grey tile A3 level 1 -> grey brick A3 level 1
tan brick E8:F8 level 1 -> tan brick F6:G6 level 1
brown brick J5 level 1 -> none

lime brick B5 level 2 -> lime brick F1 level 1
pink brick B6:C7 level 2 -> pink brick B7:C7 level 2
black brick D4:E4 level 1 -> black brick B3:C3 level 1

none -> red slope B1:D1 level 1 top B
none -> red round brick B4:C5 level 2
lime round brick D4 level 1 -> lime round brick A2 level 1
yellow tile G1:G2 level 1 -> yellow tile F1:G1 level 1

---

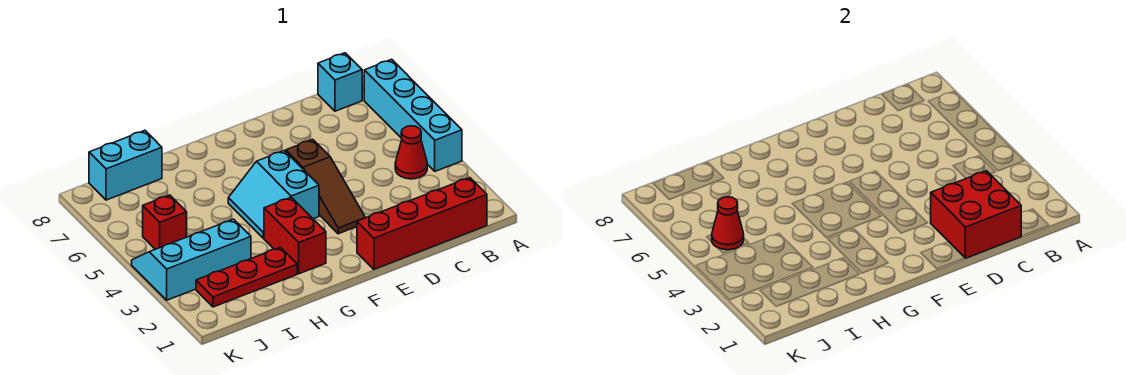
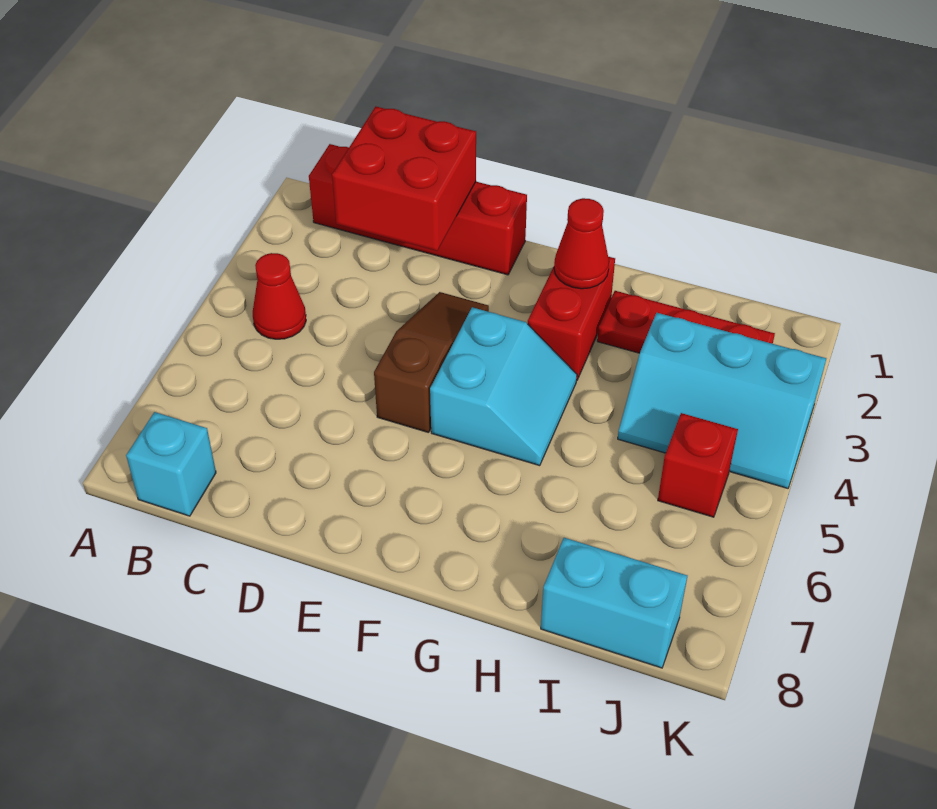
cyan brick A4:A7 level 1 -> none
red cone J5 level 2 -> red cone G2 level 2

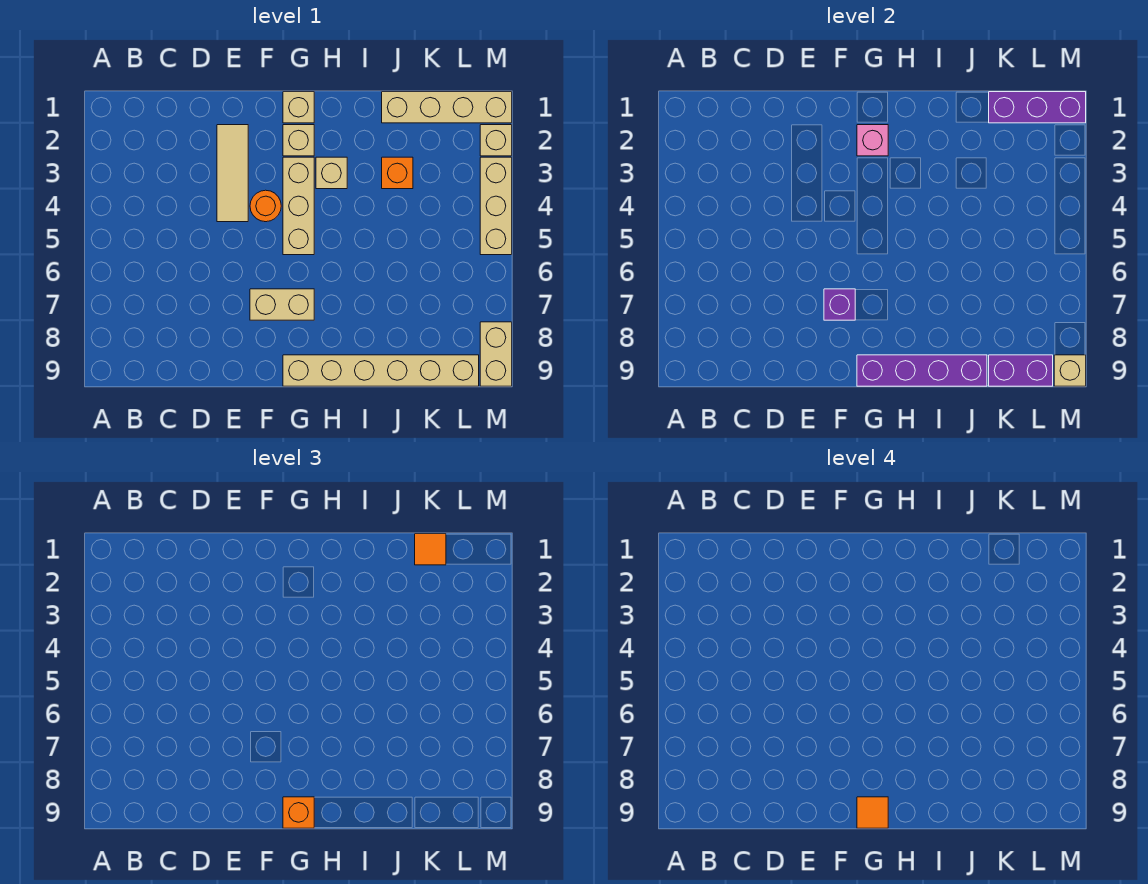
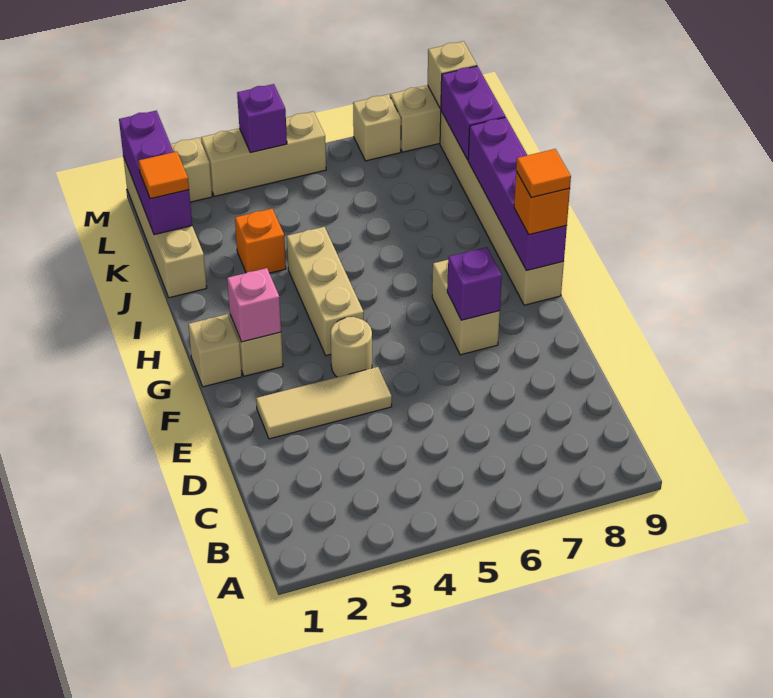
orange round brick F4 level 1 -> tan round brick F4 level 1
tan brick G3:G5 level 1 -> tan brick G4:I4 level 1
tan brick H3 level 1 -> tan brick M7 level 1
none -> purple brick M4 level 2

---

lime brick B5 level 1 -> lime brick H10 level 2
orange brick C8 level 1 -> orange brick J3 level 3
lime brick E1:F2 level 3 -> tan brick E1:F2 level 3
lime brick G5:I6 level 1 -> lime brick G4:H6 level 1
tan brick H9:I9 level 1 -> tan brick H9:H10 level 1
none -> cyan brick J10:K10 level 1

---

■ Exercise directions: Say how many lines of the records include the string "orange"; the number alone is enough.

■ Result for this task: 2